- [WHAT NEEDS TO BE DONE]:
Pull out every line of the records that contains the string "acciaccatura", matching case exactly, and copy each line in full.

[Stored entries]
::::
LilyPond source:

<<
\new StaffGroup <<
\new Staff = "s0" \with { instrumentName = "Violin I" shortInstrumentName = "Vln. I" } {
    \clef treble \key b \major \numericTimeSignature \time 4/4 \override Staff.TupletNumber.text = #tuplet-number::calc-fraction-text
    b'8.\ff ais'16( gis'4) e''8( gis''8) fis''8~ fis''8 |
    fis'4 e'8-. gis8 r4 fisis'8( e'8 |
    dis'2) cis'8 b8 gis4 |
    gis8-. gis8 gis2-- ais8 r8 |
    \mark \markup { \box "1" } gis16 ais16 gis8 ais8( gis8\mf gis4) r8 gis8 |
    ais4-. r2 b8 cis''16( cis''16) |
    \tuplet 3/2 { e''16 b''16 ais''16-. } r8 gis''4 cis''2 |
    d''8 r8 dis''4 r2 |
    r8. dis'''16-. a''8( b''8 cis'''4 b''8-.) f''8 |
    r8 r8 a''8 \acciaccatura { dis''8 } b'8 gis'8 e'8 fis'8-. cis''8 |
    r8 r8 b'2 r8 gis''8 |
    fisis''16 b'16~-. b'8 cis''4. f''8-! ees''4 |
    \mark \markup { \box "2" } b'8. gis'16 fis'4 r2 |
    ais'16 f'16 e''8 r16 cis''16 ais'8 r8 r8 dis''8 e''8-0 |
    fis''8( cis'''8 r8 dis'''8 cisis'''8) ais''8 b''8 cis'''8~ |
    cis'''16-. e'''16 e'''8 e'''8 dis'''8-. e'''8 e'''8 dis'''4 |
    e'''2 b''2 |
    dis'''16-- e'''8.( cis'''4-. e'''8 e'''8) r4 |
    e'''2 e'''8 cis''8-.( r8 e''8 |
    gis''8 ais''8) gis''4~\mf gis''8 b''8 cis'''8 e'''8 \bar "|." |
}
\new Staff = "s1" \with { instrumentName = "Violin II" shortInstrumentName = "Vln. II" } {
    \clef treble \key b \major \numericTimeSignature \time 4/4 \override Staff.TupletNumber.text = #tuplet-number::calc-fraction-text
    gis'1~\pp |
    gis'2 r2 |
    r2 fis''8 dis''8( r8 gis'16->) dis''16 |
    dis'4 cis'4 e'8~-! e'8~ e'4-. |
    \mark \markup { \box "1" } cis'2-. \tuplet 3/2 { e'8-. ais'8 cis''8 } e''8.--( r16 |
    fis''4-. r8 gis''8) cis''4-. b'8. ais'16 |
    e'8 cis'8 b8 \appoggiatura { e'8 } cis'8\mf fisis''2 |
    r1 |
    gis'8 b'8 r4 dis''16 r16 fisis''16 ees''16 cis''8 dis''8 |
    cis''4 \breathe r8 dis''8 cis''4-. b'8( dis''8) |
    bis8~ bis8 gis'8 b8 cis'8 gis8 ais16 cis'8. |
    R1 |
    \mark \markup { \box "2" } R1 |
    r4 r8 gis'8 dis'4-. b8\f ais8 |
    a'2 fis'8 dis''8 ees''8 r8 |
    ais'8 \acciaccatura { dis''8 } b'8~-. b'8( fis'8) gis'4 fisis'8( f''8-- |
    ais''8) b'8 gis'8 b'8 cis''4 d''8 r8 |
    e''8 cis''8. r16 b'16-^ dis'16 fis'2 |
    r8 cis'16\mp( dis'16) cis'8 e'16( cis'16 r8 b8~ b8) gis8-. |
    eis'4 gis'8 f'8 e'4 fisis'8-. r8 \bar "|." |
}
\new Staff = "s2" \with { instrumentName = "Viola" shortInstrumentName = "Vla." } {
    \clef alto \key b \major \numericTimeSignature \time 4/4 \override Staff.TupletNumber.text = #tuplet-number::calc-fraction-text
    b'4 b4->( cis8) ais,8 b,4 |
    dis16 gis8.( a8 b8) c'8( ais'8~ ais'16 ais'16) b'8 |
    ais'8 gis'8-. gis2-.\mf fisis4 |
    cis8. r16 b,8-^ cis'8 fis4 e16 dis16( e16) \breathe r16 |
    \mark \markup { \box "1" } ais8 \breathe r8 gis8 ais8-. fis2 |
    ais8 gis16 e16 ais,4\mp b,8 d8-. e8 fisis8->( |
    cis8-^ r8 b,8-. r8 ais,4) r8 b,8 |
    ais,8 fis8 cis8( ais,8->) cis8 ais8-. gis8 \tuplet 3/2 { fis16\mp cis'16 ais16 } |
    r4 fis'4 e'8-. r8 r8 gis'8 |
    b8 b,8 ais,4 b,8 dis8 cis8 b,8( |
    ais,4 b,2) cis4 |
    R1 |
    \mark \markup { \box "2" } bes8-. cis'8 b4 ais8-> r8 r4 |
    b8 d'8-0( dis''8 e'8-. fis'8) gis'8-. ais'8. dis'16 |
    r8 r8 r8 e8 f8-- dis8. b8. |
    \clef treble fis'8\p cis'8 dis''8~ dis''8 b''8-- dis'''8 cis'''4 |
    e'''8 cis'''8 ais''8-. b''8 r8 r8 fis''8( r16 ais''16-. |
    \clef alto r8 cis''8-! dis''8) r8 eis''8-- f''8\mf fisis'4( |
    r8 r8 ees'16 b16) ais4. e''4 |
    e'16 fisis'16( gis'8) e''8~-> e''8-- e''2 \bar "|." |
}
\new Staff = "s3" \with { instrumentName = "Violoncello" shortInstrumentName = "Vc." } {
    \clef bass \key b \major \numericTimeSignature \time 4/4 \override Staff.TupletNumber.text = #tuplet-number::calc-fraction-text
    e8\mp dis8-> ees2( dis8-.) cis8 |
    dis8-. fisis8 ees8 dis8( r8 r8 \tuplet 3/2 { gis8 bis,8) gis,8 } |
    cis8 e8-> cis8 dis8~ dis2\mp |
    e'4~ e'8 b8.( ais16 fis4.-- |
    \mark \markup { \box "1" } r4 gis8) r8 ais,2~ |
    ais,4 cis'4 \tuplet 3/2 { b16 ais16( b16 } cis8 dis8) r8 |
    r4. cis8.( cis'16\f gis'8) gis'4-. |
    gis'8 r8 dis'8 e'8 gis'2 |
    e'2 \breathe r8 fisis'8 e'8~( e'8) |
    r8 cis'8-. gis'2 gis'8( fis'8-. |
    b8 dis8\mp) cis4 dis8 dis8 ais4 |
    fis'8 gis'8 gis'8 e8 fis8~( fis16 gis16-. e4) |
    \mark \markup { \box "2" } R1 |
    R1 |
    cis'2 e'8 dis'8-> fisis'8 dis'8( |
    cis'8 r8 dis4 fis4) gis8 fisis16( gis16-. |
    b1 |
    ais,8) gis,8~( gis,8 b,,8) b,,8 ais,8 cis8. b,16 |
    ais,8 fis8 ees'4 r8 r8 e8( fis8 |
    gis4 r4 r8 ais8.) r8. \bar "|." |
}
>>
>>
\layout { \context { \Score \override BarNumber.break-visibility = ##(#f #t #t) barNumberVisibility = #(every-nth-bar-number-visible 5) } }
::::
- [OUTPUT OF THE EXERCISE]:
    r8 r8 a''8 \acciaccatura { dis''8 } b'8 gis'8 e'8 fis'8-. cis''8 |
    ais'8 \acciaccatura { dis''8 } b'8~-. b'8( fis'8) gis'4 fisis'8( f''8-- |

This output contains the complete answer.